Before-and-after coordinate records
----------
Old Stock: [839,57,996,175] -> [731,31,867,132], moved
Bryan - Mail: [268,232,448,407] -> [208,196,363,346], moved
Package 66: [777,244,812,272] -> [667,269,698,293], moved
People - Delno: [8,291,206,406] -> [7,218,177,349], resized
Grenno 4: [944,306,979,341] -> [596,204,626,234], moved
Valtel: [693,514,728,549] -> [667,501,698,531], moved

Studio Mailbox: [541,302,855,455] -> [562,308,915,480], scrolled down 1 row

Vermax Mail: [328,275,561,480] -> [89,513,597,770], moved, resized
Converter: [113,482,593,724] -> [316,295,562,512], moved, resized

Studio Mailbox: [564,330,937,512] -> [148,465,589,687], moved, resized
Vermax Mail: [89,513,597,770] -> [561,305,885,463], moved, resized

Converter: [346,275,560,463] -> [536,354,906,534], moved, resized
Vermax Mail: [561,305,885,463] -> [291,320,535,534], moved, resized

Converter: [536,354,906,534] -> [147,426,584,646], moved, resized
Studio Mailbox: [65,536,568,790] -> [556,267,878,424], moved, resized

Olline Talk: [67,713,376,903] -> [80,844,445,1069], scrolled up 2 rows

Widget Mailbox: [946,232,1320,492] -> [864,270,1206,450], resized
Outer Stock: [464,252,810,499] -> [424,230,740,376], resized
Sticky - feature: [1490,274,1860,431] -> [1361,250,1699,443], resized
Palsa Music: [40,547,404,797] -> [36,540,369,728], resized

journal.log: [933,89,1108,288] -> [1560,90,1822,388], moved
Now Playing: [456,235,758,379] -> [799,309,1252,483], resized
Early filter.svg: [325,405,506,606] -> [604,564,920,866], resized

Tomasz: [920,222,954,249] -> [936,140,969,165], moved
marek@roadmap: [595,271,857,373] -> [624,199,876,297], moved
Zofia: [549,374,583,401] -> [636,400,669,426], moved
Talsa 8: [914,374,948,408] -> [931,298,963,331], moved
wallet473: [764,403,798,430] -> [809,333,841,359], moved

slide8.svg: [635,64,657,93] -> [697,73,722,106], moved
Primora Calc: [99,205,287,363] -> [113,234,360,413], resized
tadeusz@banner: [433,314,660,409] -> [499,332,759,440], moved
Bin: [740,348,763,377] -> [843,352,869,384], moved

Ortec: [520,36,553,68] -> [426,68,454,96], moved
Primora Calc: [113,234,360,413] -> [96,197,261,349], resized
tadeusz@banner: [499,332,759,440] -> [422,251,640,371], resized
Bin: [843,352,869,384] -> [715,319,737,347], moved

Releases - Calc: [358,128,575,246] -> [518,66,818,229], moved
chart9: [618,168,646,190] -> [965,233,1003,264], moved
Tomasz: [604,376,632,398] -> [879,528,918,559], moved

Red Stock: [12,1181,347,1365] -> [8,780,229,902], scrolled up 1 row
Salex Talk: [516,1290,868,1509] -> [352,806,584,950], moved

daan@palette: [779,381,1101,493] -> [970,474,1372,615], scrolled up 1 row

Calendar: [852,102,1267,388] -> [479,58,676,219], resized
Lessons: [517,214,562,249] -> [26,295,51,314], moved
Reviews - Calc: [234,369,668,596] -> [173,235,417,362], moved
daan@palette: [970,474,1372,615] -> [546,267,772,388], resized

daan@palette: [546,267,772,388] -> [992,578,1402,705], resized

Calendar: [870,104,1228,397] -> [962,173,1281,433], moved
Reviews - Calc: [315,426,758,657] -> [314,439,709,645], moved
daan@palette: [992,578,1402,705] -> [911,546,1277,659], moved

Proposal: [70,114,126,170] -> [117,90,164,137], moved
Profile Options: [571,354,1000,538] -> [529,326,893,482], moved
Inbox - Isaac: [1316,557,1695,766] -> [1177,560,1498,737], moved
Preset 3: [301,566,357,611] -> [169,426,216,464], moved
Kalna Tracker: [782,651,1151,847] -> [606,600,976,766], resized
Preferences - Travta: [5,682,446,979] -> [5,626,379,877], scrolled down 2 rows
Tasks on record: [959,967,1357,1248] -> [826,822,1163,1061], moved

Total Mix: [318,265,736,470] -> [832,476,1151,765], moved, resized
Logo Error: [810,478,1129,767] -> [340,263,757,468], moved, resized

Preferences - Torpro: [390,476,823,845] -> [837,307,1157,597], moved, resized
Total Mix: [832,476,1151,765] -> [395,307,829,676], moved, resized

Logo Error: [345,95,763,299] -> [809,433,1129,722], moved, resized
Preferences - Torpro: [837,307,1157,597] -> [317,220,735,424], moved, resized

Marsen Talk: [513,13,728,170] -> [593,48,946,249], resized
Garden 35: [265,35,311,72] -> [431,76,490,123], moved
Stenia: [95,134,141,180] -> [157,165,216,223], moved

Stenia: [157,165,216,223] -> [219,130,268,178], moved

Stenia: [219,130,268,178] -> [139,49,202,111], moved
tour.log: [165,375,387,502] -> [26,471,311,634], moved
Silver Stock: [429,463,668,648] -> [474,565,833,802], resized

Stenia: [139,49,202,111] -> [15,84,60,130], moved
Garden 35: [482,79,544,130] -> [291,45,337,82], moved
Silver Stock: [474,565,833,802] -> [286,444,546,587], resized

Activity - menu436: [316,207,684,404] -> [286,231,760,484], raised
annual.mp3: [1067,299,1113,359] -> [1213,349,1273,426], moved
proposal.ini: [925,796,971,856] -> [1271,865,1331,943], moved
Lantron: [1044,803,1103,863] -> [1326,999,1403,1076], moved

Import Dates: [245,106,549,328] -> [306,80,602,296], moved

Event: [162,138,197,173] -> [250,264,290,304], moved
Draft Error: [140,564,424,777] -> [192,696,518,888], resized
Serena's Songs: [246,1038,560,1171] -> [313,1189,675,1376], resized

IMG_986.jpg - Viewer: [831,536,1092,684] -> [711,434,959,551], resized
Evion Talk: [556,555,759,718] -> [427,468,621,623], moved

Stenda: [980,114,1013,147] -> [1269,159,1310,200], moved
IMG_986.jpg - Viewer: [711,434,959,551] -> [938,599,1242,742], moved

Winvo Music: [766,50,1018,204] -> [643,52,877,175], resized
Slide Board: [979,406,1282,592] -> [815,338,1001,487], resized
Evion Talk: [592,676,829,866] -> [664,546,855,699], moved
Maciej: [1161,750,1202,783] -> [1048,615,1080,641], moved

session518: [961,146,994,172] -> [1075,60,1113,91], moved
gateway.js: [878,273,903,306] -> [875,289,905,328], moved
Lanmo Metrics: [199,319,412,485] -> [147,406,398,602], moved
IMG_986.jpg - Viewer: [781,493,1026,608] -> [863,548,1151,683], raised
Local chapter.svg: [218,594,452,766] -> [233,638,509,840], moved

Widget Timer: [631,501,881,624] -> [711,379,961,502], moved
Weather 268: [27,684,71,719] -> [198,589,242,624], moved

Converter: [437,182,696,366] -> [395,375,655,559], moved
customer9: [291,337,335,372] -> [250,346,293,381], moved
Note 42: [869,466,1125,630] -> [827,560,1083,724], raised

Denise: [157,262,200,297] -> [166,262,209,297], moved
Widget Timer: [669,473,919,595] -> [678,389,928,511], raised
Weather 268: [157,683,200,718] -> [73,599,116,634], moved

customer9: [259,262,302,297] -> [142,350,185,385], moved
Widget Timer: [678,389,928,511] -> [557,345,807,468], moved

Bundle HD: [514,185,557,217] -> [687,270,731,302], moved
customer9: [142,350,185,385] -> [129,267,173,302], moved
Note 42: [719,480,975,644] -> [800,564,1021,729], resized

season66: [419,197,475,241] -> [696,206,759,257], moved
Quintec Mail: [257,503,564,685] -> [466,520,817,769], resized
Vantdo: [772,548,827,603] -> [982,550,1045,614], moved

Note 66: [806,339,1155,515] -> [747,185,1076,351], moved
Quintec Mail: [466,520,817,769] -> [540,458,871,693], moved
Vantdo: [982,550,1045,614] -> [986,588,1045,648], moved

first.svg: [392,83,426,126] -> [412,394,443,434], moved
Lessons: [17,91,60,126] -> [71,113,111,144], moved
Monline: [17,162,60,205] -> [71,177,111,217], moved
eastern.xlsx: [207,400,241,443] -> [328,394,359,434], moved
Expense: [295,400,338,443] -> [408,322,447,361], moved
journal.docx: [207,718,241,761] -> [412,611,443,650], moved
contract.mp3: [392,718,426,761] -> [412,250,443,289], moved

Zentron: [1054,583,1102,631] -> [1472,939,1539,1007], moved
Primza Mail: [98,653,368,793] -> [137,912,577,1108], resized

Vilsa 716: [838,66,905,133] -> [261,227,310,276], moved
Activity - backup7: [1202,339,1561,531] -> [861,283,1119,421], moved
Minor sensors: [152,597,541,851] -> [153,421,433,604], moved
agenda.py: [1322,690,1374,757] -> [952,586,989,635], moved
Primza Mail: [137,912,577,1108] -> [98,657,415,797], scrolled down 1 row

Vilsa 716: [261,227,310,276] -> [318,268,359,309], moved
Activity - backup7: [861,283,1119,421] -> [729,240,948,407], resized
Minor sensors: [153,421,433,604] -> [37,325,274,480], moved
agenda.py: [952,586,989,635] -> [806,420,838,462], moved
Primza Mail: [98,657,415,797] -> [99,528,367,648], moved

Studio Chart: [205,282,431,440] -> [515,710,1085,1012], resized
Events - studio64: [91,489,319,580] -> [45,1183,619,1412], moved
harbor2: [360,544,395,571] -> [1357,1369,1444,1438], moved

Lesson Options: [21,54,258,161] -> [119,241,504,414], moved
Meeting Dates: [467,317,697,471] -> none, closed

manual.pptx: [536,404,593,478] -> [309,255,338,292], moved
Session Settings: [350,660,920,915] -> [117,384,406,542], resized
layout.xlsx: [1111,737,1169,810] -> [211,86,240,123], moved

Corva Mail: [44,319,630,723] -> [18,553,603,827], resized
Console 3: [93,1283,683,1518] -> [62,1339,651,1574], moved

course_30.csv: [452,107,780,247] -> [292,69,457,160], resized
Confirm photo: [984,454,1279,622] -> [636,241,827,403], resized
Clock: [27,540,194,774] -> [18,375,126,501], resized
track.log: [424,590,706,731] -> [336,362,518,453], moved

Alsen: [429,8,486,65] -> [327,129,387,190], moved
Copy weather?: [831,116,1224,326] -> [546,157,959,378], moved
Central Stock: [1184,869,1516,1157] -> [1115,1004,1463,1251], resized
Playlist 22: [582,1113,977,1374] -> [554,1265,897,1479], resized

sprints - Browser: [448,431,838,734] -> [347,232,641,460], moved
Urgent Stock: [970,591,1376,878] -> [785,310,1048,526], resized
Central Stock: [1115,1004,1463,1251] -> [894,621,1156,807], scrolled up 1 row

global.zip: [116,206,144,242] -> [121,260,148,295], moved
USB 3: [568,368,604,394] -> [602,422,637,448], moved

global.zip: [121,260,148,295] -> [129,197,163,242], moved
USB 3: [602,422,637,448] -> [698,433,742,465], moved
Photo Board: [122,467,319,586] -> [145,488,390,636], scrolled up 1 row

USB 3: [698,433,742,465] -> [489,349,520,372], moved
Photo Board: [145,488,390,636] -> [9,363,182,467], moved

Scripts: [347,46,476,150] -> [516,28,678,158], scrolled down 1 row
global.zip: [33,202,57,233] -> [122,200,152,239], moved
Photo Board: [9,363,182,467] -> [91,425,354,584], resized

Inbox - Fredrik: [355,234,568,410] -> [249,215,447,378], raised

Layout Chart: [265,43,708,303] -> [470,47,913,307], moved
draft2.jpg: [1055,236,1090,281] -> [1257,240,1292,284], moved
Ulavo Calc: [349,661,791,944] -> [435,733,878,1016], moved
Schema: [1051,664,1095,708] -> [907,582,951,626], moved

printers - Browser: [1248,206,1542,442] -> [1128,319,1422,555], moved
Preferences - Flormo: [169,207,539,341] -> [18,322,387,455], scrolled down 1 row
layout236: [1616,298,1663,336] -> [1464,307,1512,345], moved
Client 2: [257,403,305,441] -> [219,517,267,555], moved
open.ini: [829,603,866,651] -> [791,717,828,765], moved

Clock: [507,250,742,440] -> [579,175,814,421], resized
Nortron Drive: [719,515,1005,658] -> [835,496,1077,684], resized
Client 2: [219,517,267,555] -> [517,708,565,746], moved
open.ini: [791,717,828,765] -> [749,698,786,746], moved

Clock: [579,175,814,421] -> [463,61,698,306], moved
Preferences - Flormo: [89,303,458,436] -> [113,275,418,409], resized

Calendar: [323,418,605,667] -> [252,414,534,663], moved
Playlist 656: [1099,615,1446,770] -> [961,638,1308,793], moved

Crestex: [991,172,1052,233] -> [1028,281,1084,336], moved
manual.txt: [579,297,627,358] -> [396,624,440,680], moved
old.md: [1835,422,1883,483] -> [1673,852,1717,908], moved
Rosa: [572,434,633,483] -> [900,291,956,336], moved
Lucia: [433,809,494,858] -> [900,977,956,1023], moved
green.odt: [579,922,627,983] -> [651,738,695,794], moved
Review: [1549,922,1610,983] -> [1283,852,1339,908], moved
----------
**Goal of the exercise**. If a line comes after the one that contains "Converter: [536,354,906,534] ->", leave it out; return every line of the entries up to that point exactly, starting with the first, with that line included.

**Expected output**.
Old Stock: [839,57,996,175] -> [731,31,867,132], moved
Bryan - Mail: [268,232,448,407] -> [208,196,363,346], moved
Package 66: [777,244,812,272] -> [667,269,698,293], moved
People - Delno: [8,291,206,406] -> [7,218,177,349], resized
Grenno 4: [944,306,979,341] -> [596,204,626,234], moved
Valtel: [693,514,728,549] -> [667,501,698,531], moved

Studio Mailbox: [541,302,855,455] -> [562,308,915,480], scrolled down 1 row

Vermax Mail: [328,275,561,480] -> [89,513,597,770], moved, resized
Converter: [113,482,593,724] -> [316,295,562,512], moved, resized

Studio Mailbox: [564,330,937,512] -> [148,465,589,687], moved, resized
Vermax Mail: [89,513,597,770] -> [561,305,885,463], moved, resized

Converter: [346,275,560,463] -> [536,354,906,534], moved, resized
Vermax Mail: [561,305,885,463] -> [291,320,535,534], moved, resized

Converter: [536,354,906,534] -> [147,426,584,646], moved, resized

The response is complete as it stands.